§ TASK STATEMENT
Begin your copy at the line that contains "nightstand: (195, 341) -> (543, 760), moved" and carry it on, exactly, to the last line of the material below.

§ INPUT DATA

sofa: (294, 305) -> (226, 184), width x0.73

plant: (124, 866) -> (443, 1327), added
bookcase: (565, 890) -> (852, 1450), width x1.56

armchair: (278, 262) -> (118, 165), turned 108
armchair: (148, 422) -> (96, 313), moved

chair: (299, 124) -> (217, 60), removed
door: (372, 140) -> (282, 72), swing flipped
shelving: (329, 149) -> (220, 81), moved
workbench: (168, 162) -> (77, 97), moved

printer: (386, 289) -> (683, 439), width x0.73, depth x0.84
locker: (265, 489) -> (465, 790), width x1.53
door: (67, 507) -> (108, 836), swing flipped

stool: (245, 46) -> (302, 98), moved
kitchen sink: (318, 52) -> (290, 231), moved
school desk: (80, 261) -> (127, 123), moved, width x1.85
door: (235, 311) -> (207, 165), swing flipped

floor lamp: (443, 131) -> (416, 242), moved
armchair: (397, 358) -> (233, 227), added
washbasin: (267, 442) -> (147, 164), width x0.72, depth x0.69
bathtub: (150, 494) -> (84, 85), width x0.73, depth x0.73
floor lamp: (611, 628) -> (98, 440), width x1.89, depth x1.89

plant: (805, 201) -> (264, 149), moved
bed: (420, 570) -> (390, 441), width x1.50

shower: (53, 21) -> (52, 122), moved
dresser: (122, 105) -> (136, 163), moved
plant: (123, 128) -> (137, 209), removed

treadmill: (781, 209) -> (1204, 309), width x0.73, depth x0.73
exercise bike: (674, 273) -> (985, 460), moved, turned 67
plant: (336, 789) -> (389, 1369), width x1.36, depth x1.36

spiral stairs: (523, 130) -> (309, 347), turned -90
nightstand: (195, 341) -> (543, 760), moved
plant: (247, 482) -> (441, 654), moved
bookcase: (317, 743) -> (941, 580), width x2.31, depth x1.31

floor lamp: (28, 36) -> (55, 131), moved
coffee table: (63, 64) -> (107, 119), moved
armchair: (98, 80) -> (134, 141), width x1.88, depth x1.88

§ EXERCISE ANSWER
nightstand: (195, 341) -> (543, 760), moved
plant: (247, 482) -> (441, 654), moved
bookcase: (317, 743) -> (941, 580), width x2.31, depth x1.31

floor lamp: (28, 36) -> (55, 131), moved
coffee table: (63, 64) -> (107, 119), moved
armchair: (98, 80) -> (134, 141), width x1.88, depth x1.88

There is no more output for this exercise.